Repeat word for word the lines that start at the one containing "You are a photographer adjusting lighting" and end at the one containing "You are a photographer trying", including both.

= Beginning of Section =

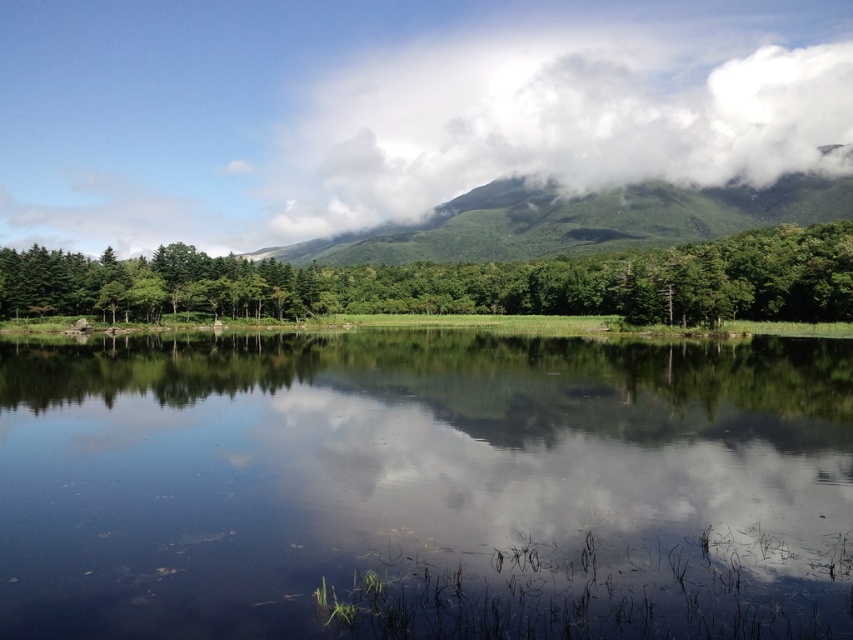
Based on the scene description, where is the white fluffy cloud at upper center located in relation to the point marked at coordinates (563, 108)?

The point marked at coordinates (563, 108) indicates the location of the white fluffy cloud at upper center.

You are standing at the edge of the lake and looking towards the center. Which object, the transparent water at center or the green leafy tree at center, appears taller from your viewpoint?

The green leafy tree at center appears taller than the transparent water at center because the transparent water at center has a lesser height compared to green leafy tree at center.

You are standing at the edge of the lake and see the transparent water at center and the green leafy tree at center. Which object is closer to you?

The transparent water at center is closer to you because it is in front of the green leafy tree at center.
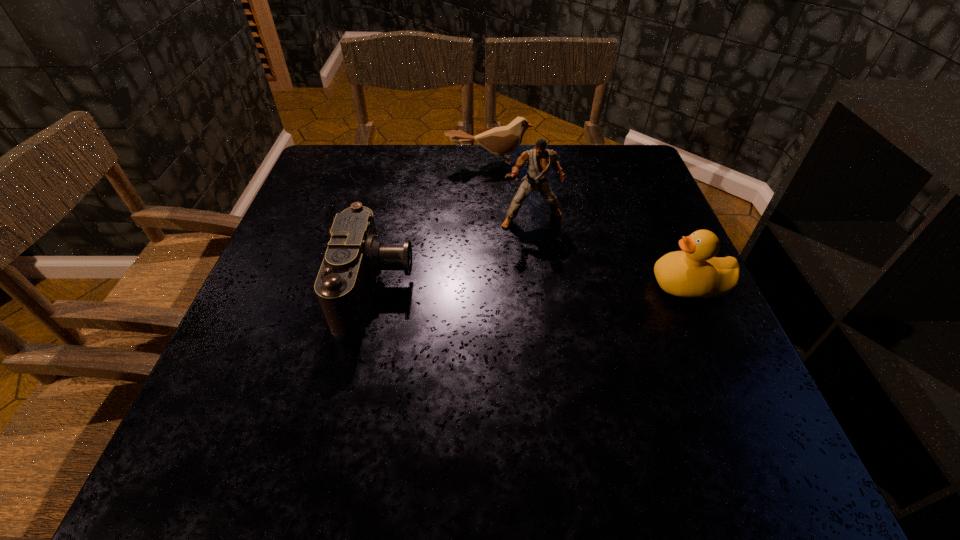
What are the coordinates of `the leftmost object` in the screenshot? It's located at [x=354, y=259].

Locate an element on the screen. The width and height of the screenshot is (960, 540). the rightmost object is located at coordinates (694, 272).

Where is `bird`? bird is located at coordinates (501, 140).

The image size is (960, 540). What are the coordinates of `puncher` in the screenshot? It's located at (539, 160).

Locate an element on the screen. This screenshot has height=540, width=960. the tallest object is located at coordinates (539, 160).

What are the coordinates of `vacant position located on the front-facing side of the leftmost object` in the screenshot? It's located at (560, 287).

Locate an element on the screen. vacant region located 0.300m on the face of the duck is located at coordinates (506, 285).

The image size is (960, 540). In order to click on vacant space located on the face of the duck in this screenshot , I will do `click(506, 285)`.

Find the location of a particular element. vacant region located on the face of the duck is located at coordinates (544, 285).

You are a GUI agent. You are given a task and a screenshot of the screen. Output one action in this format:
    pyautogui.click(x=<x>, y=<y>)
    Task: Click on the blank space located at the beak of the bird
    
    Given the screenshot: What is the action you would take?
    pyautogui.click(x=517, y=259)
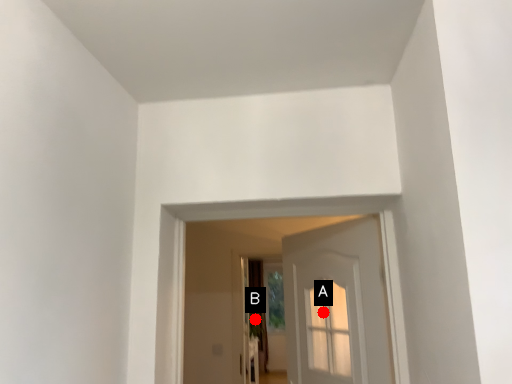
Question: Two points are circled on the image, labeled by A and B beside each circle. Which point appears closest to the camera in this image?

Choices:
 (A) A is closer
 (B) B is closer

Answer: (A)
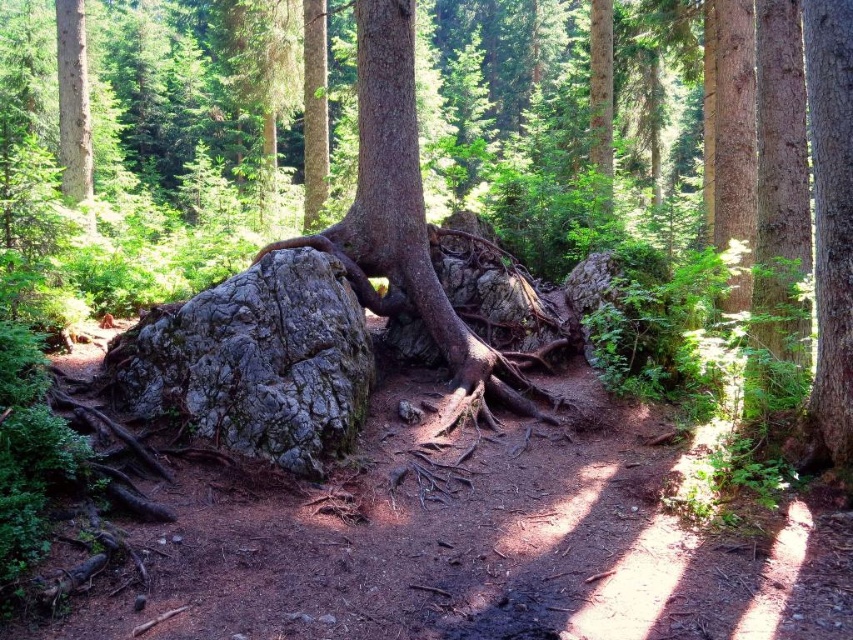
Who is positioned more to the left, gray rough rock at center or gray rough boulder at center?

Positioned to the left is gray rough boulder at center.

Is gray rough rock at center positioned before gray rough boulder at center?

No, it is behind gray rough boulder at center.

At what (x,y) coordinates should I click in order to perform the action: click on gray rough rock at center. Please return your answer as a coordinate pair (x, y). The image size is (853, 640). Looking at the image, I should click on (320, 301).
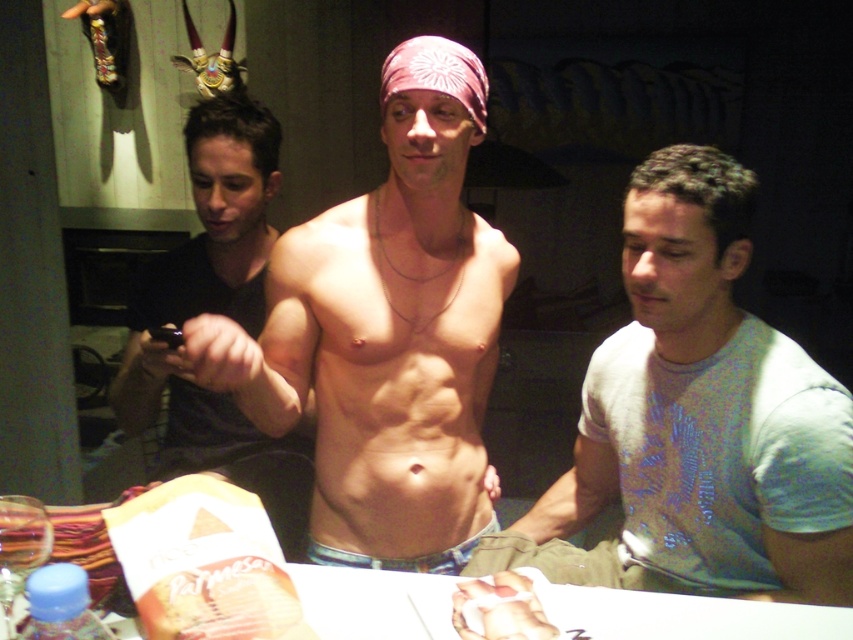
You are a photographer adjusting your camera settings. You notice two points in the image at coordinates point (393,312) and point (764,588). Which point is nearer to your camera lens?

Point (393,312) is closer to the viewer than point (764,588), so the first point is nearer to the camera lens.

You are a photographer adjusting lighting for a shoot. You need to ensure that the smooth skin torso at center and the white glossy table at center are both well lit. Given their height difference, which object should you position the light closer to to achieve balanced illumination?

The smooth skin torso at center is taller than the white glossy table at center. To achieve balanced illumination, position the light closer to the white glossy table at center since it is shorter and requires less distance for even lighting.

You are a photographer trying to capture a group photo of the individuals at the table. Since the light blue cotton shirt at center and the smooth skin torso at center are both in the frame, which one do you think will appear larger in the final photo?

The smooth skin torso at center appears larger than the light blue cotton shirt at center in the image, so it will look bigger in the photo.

= End of Section =
= Beginning of Section =

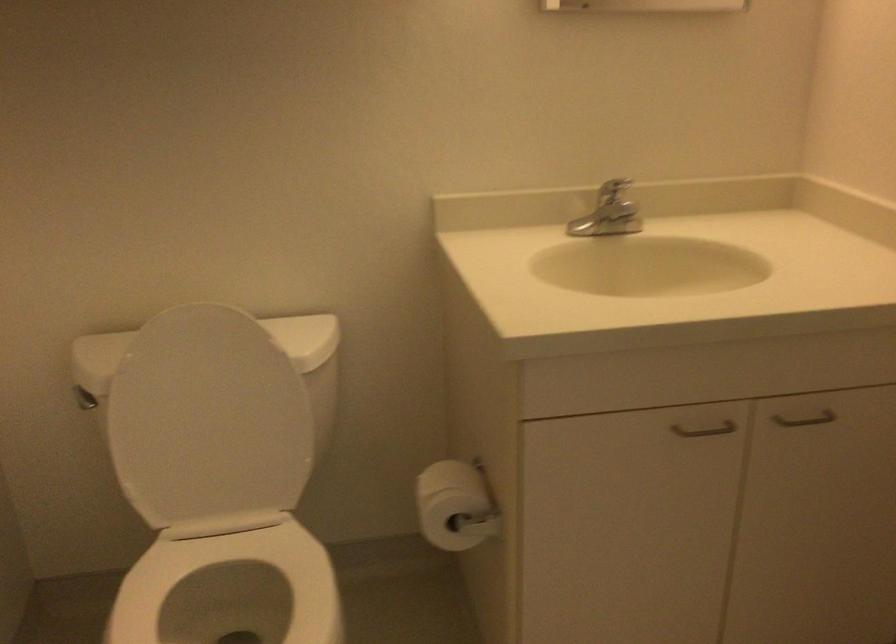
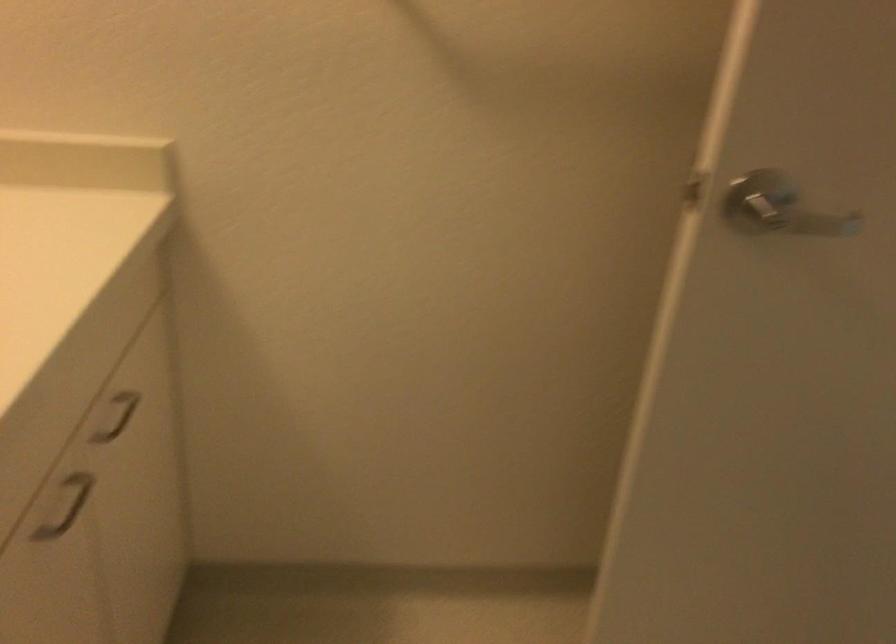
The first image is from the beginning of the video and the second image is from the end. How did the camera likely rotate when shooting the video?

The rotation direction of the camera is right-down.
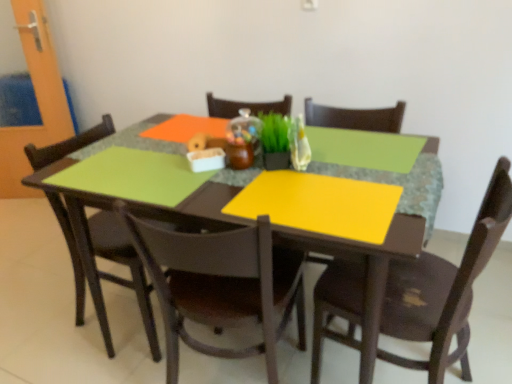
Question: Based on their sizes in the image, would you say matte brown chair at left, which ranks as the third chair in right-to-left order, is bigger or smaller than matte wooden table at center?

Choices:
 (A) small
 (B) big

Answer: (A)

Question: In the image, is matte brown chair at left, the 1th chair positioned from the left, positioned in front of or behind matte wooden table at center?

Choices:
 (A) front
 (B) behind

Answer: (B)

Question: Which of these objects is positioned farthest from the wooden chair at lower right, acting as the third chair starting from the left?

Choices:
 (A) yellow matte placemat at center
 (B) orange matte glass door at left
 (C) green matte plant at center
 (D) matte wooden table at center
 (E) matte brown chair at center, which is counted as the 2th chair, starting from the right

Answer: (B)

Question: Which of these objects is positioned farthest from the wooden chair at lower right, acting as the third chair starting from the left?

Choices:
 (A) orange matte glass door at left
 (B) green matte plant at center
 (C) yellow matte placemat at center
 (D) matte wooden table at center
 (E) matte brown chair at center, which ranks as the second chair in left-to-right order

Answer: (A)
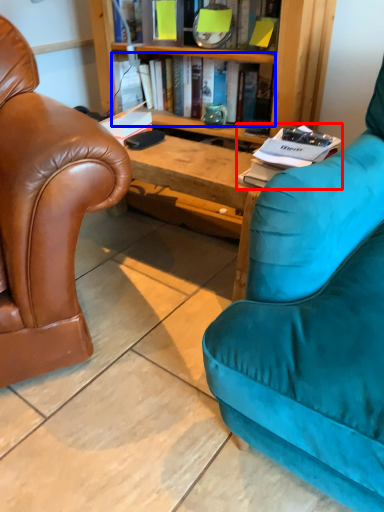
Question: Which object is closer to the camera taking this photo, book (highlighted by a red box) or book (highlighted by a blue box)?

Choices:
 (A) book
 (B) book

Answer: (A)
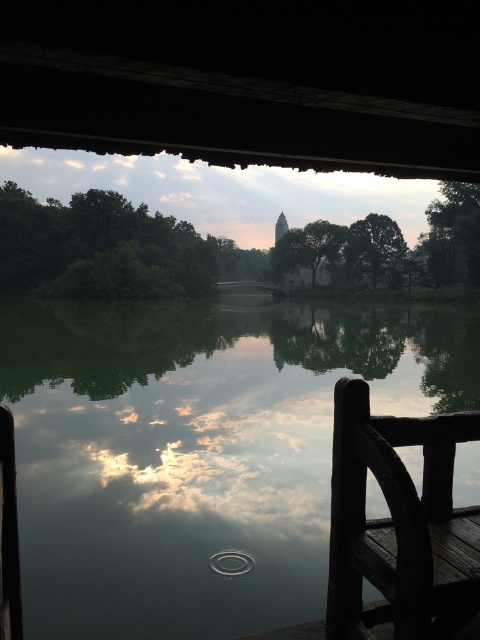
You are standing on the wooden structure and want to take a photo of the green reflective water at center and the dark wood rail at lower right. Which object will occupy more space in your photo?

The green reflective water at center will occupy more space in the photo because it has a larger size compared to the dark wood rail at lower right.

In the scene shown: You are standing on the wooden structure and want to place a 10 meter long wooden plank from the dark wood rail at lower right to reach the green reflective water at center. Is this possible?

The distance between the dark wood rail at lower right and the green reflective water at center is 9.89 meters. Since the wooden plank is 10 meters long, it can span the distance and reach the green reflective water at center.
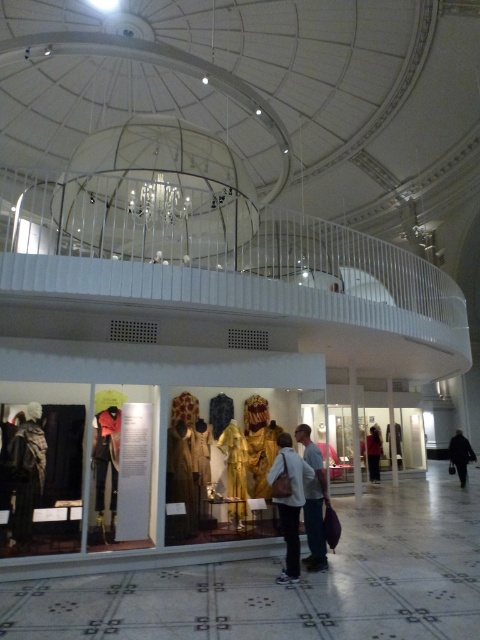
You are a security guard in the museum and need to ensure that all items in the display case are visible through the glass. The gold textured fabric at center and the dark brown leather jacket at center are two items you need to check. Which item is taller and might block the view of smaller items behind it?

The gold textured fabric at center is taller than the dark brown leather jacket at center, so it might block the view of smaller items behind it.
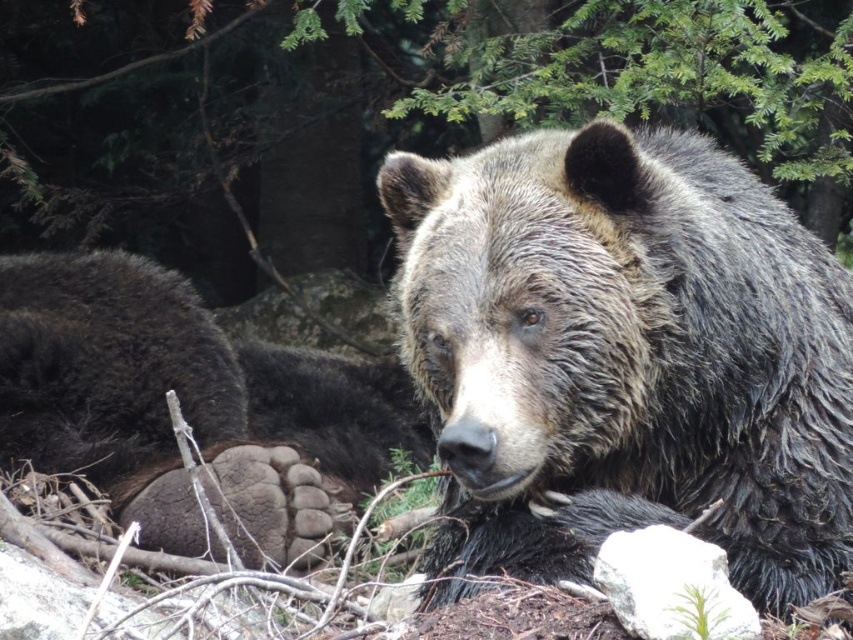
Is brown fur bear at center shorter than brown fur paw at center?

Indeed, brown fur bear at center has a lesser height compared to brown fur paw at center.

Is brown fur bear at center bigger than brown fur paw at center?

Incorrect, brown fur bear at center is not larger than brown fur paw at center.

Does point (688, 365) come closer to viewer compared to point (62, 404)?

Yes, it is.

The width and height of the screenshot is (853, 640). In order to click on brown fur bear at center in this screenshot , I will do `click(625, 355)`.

= End of Section =
= Beginning of Section =

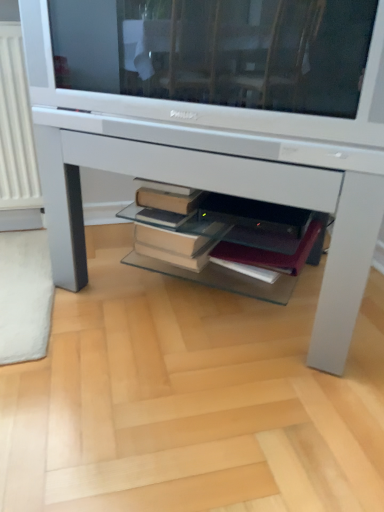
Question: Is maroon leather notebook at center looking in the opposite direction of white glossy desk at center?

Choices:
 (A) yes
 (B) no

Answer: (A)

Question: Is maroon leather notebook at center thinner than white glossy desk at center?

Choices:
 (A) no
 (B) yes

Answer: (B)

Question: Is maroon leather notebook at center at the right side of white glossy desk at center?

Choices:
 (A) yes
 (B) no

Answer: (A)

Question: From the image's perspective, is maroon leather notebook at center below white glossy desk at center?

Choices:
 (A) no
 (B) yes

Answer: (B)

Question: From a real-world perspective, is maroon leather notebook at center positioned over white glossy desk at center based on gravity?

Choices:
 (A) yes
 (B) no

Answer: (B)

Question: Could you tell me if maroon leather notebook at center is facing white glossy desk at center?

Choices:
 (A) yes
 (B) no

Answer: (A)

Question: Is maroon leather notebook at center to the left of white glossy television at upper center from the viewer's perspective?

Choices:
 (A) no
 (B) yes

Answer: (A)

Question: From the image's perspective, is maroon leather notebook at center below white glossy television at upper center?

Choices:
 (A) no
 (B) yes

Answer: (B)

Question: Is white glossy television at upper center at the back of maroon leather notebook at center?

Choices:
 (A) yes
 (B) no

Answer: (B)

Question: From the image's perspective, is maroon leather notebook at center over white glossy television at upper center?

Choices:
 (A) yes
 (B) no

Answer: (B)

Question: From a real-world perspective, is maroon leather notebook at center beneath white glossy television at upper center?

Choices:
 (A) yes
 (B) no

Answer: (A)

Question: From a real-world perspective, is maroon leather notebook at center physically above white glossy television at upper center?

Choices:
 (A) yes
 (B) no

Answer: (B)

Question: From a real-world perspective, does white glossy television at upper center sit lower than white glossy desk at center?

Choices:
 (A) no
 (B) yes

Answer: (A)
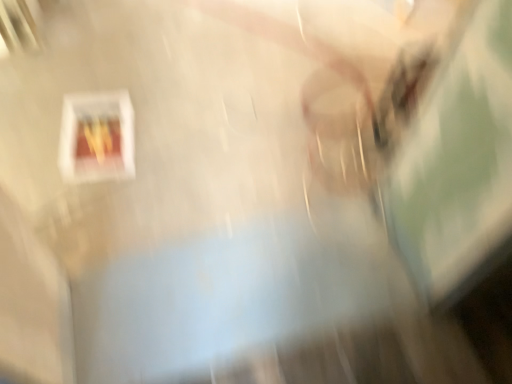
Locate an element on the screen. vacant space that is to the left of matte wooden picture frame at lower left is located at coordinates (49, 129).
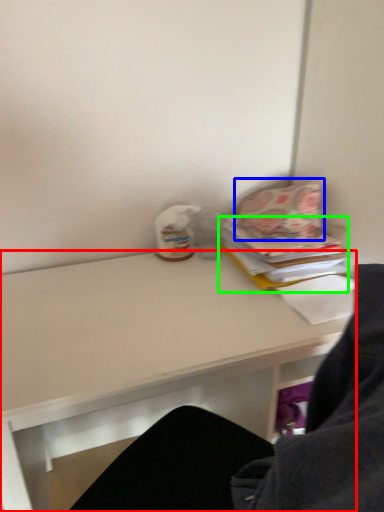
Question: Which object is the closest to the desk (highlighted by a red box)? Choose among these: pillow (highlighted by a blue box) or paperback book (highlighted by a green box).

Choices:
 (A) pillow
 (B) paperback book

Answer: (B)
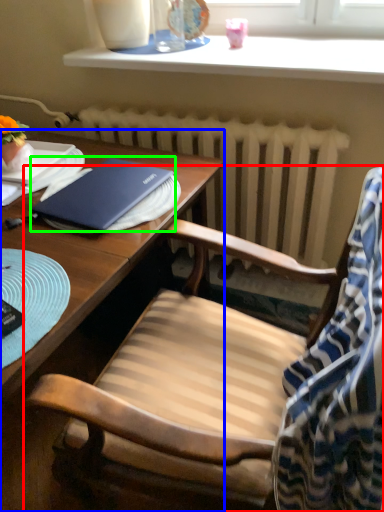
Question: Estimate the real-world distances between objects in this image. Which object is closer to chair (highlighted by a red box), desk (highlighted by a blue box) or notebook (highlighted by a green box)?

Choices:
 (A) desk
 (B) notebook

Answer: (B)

= End of Section =

# [Exercise output]
You are a photographer adjusting lighting for a shoot. You need to ensure that the smooth skin torso at center and the white glossy table at center are both well lit. Given their height difference, which object should you position the light closer to to achieve balanced illumination?

The smooth skin torso at center is taller than the white glossy table at center. To achieve balanced illumination, position the light closer to the white glossy table at center since it is shorter and requires less distance for even lighting.

You are a photographer trying to capture a group photo of the individuals at the table. Since the light blue cotton shirt at center and the smooth skin torso at center are both in the frame, which one do you think will appear larger in the final photo?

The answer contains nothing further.